[TASK GOAL] Set out the lines from the one with "Question: Is brown" through the last line of the block of data as a numbered list, with blank lines left out.

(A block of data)
▶

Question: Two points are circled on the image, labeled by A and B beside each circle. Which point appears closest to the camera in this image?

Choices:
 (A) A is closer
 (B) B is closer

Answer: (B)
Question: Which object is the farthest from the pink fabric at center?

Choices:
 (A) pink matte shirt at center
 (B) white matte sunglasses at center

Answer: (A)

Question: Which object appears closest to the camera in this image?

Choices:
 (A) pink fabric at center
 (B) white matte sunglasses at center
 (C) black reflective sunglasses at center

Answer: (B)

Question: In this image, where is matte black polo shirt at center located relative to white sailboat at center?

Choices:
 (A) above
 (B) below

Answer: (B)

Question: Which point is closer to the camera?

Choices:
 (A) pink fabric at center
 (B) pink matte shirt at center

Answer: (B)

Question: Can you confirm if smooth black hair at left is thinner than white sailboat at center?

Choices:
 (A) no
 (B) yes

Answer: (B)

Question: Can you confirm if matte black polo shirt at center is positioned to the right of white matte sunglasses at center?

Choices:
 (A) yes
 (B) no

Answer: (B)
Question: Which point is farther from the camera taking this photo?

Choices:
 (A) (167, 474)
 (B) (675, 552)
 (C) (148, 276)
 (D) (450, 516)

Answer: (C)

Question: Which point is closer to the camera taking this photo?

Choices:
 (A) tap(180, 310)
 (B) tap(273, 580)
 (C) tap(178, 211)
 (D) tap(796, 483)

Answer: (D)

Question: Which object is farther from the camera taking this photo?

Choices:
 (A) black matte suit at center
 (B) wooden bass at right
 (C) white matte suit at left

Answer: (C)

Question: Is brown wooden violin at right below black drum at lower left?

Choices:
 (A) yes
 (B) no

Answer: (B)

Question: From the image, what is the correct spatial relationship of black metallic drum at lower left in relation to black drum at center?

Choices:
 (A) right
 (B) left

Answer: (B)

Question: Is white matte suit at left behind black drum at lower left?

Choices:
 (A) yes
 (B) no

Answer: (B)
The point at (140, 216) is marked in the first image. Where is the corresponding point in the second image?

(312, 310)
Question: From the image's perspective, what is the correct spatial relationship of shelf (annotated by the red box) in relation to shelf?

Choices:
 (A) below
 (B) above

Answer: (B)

◀

[FINAL ANSWER]
1. Question: Is brown wooden violin at right below black drum at lower left?
2. Choices:
3.  (A) yes
4.  (B) no
5. Answer: (B)
6. Question: From the image, what is the correct spatial relationship of black metallic drum at lower left in relation to black drum at center?
7. Choices:
8.  (A) right
9.  (B) left
10. Answer: (B)
11. Question: Is white matte suit at left behind black drum at lower left?
12. Choices:
13.  (A) yes
14.  (B) no
15. Answer: (B)
16. The point at (140, 216) is marked in the first image. Where is the corresponding point in the second image?
17. (312, 310)
18. Question: From the image's perspective, what is the correct spatial relationship of shelf (annotated by the red box) in relation to shelf?
19. Choices:
20.  (A) below
21.  (B) above
22. Answer: (B)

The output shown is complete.